_YOUR TASK_
Your answer must consist of exactly the lines below, starting with the line with "DHT1 pin DATA: GP4 -> GP10" and going on through the line with "DRIVER pin ENA: D13 -> D26", and nothing else.

[Change listing data]
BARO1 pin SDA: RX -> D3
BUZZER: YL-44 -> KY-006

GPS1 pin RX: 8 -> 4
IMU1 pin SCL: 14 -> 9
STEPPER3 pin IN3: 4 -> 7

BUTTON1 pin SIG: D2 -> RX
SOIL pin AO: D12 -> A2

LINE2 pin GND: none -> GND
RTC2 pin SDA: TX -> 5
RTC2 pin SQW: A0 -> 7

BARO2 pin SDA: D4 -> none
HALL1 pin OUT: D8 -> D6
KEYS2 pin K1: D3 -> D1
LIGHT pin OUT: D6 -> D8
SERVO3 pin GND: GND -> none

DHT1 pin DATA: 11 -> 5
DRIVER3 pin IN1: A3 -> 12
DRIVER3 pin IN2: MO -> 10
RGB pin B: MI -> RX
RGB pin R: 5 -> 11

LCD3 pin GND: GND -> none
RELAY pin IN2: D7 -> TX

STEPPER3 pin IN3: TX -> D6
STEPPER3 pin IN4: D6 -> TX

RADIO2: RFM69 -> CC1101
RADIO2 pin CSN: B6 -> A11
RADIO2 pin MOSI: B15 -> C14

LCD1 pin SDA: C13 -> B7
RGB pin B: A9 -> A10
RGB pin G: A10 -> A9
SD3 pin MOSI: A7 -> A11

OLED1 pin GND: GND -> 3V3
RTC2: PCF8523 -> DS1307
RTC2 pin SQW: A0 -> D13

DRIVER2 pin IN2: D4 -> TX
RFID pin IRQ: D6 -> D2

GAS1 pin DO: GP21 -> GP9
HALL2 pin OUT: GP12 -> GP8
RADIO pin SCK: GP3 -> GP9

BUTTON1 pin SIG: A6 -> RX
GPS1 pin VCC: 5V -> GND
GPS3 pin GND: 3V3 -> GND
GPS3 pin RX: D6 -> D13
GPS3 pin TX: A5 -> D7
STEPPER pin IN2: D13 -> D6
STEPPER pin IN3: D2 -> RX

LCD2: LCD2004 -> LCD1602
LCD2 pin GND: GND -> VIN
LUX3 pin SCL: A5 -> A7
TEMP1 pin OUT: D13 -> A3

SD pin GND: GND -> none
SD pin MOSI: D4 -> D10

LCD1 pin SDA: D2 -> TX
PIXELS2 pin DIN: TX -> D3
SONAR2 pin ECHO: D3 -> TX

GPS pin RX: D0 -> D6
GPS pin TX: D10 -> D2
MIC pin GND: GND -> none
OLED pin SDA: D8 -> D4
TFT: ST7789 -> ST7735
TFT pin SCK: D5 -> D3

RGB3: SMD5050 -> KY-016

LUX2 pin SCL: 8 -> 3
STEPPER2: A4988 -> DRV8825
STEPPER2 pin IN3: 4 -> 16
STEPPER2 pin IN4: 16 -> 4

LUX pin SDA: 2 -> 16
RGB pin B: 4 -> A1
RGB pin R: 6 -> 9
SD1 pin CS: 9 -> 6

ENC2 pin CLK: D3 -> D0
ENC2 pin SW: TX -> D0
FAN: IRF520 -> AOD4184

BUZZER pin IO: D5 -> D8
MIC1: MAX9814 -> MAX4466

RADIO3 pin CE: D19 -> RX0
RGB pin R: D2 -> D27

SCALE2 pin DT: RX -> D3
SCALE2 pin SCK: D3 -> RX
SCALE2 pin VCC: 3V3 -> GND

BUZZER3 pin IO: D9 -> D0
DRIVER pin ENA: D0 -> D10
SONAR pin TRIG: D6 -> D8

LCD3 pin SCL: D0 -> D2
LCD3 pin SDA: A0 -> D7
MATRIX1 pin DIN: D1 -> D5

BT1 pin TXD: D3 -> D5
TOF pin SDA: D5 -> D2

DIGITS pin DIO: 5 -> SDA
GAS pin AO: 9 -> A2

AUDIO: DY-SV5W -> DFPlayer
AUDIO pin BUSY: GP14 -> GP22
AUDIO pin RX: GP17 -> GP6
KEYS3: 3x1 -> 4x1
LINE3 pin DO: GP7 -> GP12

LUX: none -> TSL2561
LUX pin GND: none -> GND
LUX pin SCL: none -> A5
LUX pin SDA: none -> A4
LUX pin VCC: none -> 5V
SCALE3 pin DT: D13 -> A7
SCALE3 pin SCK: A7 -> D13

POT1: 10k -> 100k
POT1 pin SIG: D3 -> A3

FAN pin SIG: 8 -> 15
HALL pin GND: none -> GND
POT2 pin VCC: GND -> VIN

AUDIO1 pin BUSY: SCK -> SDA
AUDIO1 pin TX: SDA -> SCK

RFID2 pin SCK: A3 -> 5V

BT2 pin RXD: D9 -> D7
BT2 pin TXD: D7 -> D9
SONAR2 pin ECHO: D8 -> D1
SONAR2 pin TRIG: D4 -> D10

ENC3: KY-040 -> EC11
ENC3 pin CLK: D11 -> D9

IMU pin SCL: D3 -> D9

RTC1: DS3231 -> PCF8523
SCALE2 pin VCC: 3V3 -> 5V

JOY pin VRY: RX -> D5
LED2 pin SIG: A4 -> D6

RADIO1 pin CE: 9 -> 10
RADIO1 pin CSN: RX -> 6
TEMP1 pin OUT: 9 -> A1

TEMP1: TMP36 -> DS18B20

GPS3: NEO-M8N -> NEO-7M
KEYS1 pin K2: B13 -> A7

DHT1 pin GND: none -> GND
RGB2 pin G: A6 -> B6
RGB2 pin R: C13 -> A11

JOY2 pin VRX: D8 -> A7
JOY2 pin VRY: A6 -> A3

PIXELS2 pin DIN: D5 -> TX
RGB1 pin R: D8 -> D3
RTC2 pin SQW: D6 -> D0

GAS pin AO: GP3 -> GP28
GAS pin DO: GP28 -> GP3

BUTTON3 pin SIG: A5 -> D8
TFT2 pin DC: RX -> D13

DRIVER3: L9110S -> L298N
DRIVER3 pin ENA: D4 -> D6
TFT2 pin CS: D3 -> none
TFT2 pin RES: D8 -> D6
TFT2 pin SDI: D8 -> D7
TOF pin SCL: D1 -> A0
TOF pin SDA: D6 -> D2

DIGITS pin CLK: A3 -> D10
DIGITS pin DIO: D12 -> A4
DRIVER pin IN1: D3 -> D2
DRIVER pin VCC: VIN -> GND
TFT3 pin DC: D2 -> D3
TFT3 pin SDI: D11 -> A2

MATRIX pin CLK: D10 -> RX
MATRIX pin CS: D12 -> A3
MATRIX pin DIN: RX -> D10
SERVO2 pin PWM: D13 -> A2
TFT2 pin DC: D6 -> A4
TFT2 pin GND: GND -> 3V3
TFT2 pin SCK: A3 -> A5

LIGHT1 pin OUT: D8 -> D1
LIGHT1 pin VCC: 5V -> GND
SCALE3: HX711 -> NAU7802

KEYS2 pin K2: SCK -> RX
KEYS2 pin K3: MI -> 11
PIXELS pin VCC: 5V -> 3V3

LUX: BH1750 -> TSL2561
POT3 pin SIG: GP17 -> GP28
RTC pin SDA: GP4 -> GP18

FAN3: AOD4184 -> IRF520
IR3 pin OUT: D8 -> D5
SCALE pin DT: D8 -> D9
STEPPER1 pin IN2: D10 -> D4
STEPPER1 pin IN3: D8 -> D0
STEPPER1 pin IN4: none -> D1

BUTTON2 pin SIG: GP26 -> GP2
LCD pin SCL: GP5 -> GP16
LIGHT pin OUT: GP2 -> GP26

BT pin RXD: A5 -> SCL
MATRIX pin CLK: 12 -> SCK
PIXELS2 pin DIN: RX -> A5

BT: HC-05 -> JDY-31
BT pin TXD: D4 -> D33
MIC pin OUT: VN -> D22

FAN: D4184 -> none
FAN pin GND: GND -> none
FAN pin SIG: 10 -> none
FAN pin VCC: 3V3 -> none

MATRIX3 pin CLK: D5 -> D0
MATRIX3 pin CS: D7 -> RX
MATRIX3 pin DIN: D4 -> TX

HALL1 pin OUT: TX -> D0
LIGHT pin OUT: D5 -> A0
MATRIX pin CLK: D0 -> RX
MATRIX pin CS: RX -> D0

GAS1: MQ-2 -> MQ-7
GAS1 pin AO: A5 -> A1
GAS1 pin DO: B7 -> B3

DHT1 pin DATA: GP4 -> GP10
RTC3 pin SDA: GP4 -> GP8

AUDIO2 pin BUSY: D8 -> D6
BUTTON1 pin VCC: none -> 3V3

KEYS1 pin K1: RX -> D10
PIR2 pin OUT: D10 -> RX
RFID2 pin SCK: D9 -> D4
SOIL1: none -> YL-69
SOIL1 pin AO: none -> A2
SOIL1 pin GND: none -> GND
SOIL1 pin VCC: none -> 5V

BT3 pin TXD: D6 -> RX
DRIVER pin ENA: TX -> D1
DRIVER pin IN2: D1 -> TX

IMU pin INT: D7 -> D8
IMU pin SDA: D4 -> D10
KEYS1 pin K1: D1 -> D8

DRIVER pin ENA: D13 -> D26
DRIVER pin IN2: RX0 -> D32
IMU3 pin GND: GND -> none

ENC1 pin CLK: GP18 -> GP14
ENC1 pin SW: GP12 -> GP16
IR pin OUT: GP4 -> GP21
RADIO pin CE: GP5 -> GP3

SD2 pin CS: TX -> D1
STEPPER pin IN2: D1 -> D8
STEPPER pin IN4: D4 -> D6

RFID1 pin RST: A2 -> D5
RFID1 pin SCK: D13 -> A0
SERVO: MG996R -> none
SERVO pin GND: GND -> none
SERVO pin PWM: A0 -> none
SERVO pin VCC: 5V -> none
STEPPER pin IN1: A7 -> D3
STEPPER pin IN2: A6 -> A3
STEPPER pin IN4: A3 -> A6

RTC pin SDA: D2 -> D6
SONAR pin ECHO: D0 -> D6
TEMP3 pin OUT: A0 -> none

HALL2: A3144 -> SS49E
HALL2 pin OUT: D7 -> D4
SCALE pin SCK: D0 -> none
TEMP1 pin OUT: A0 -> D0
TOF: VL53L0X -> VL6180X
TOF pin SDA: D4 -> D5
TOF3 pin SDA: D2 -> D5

_RESPONSE FOR THIS EXERCISE_
DHT1 pin DATA: GP4 -> GP10
RTC3 pin SDA: GP4 -> GP8

AUDIO2 pin BUSY: D8 -> D6
BUTTON1 pin VCC: none -> 3V3

KEYS1 pin K1: RX -> D10
PIR2 pin OUT: D10 -> RX
RFID2 pin SCK: D9 -> D4
SOIL1: none -> YL-69
SOIL1 pin AO: none -> A2
SOIL1 pin GND: none -> GND
SOIL1 pin VCC: none -> 5V

BT3 pin TXD: D6 -> RX
DRIVER pin ENA: TX -> D1
DRIVER pin IN2: D1 -> TX

IMU pin INT: D7 -> D8
IMU pin SDA: D4 -> D10
KEYS1 pin K1: D1 -> D8

DRIVER pin ENA: D13 -> D26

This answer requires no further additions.